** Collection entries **
BEGIN

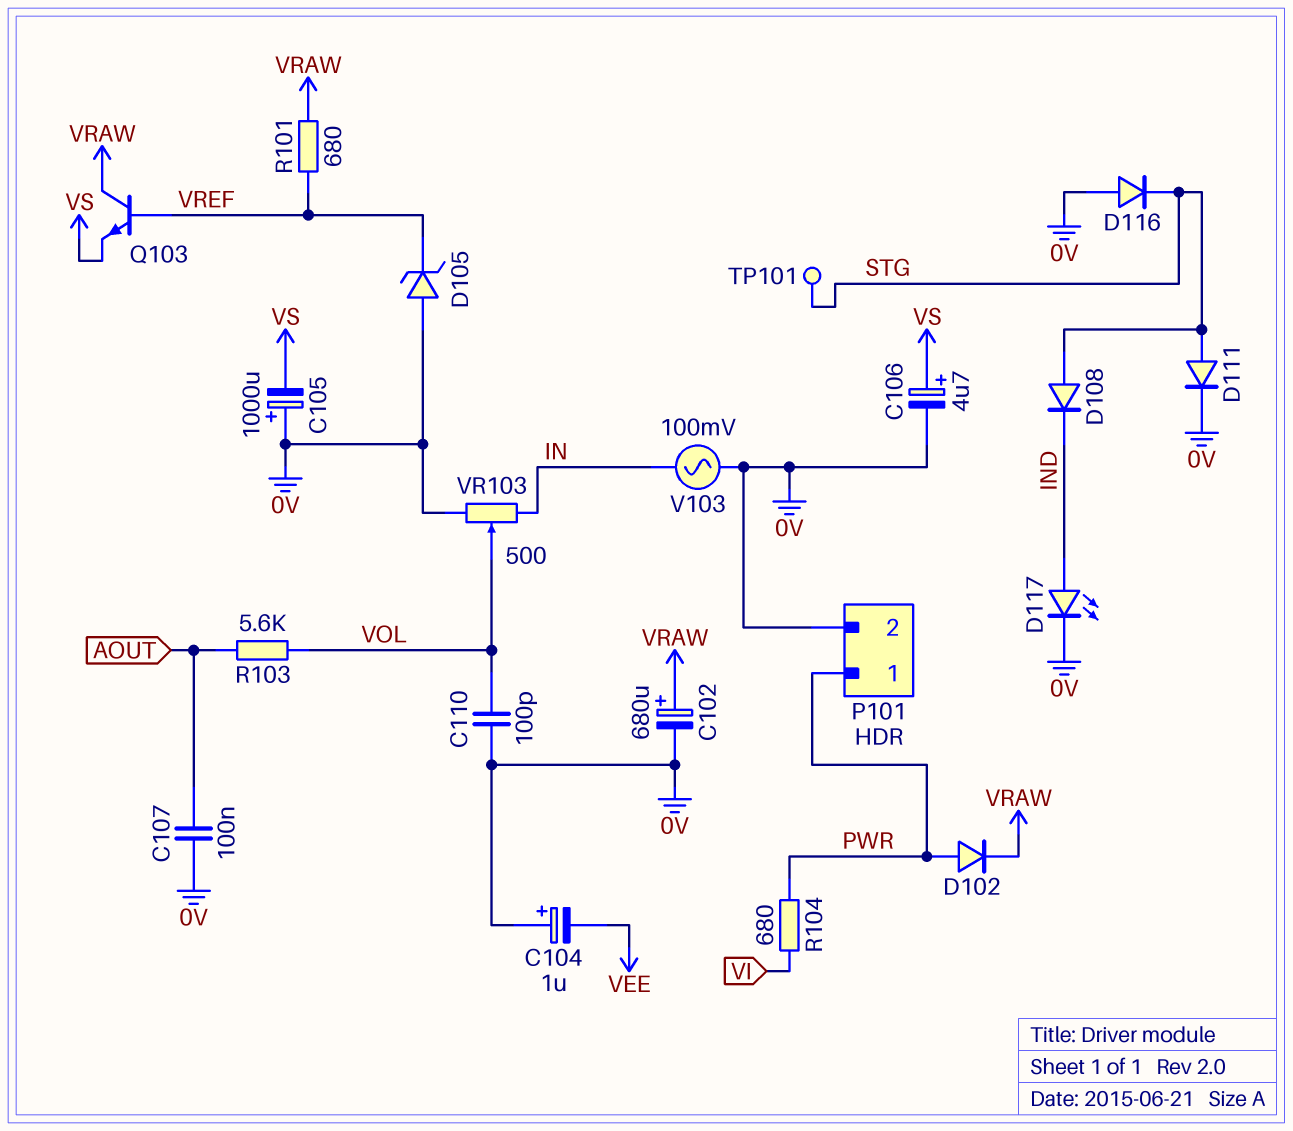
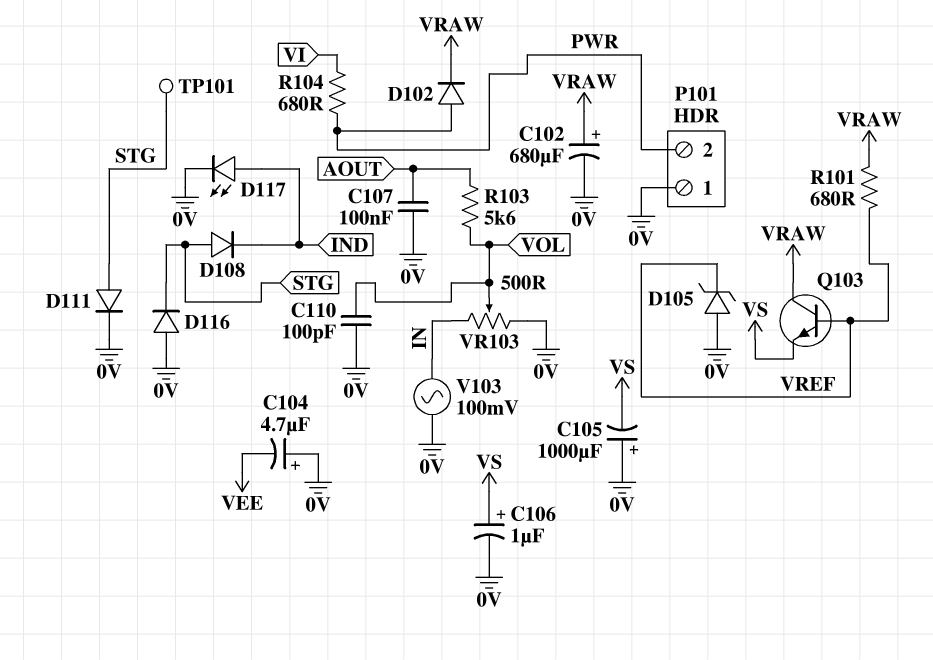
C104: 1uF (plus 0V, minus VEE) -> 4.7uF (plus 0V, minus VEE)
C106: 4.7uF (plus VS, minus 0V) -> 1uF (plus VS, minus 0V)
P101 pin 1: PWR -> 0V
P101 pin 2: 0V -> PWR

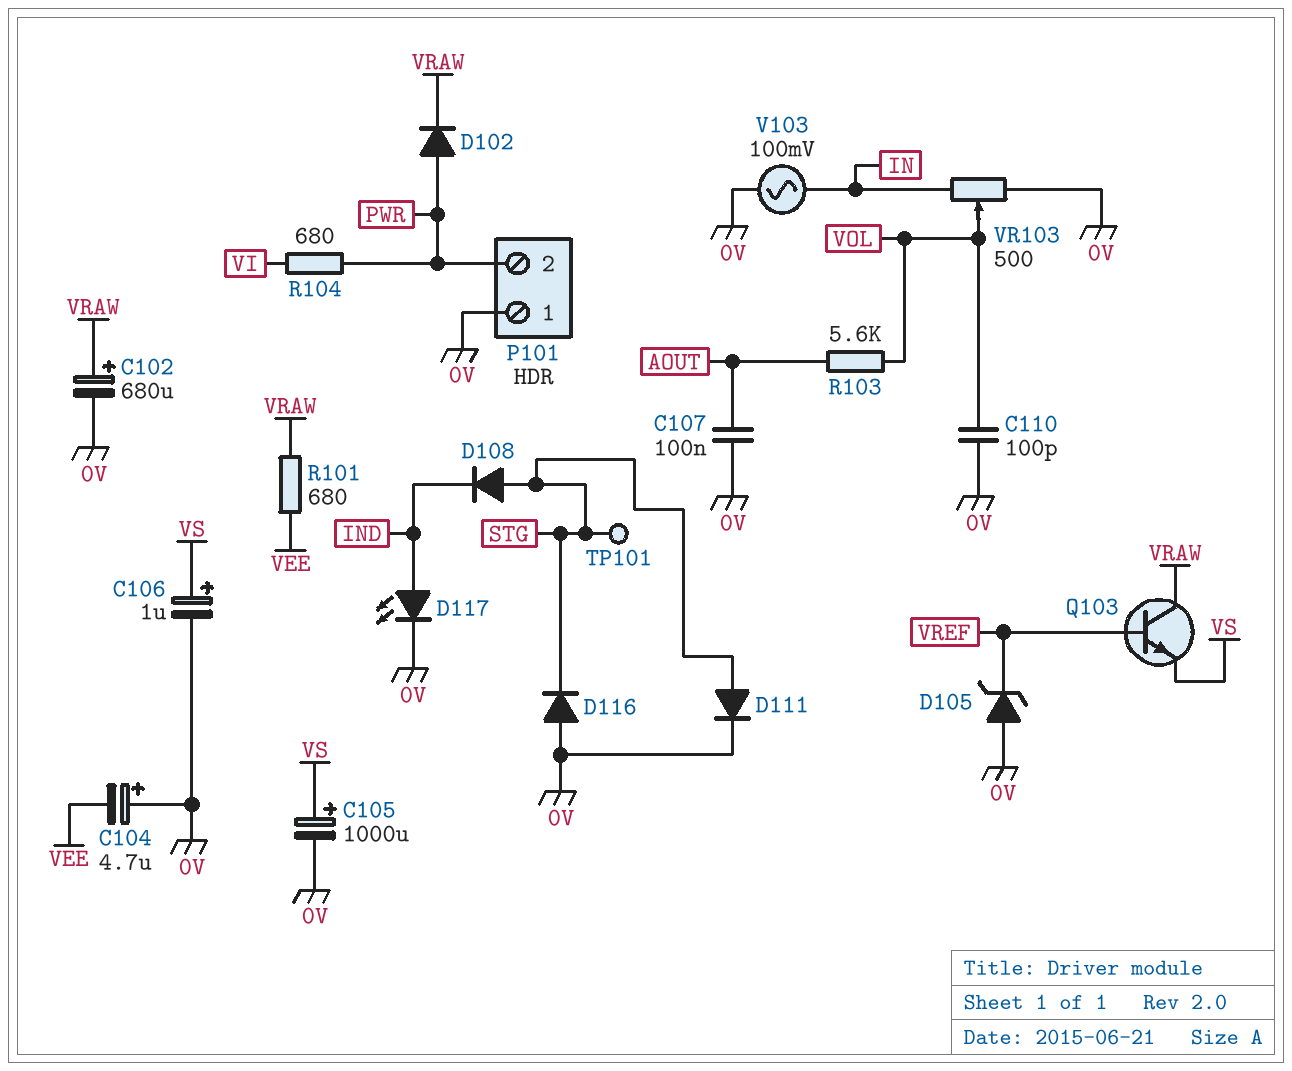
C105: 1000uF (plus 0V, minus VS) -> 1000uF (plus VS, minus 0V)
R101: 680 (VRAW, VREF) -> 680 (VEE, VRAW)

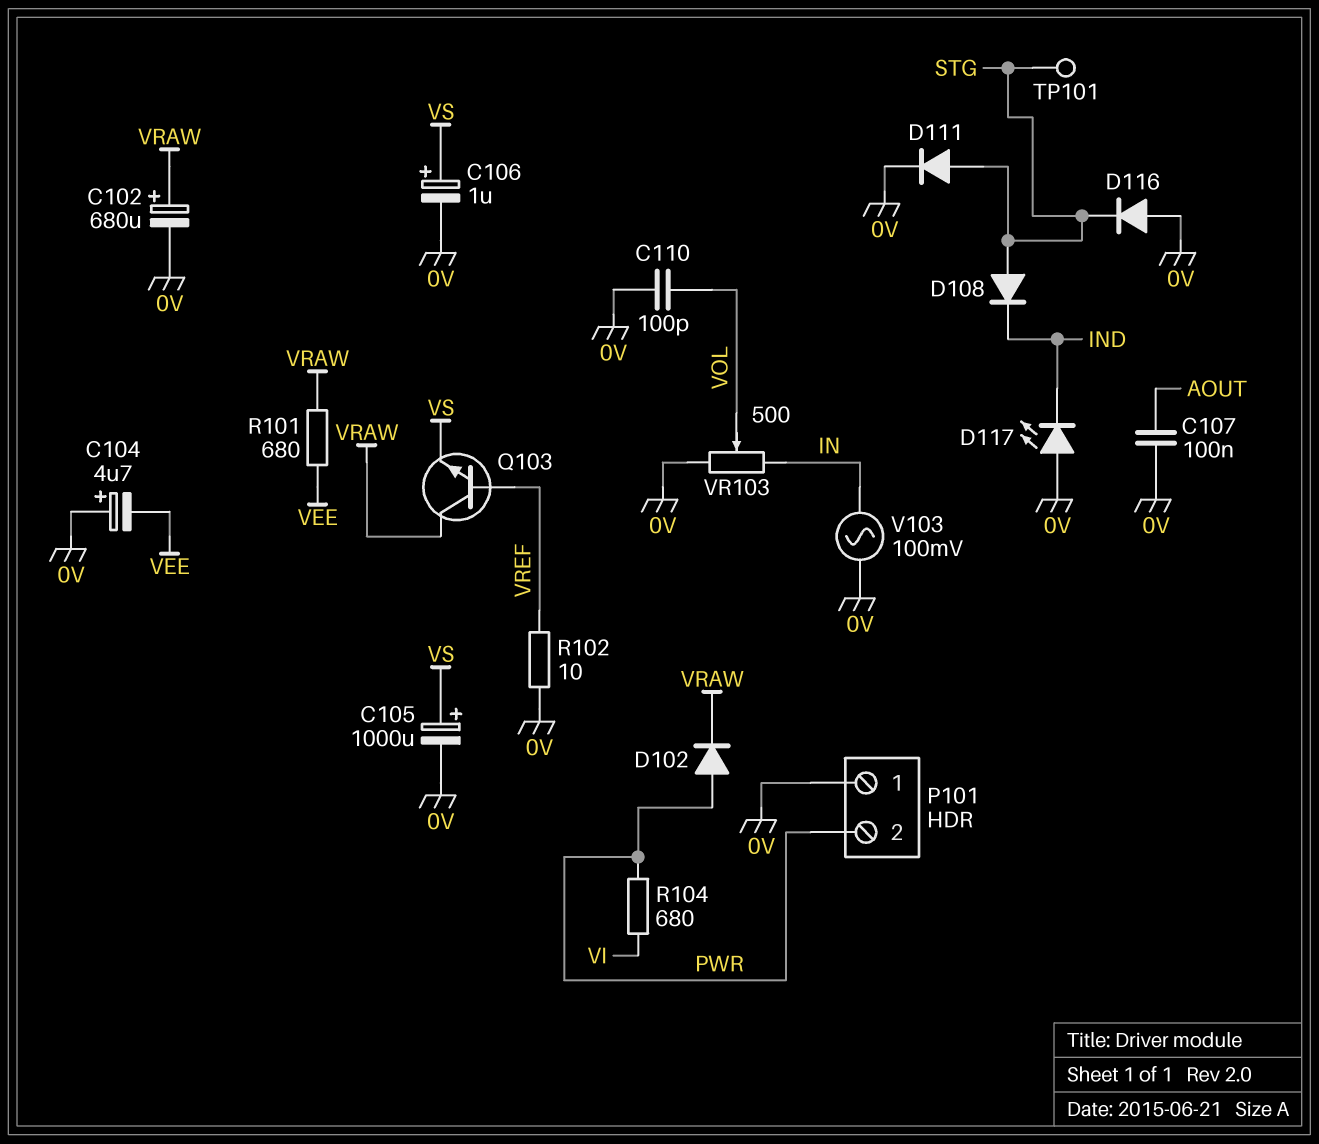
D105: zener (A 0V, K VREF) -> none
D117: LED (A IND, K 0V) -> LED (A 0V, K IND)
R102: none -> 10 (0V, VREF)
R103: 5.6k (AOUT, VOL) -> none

END

** Work item **
Make an exact copy of each line, beginning at the one containing "D105: zener (A 0V, K VREF) -> none" and ending with the last line of the data, and of no other line.

** Expected answer **
D105: zener (A 0V, K VREF) -> none
D117: LED (A IND, K 0V) -> LED (A 0V, K IND)
R102: none -> 10 (0V, VREF)
R103: 5.6k (AOUT, VOL) -> none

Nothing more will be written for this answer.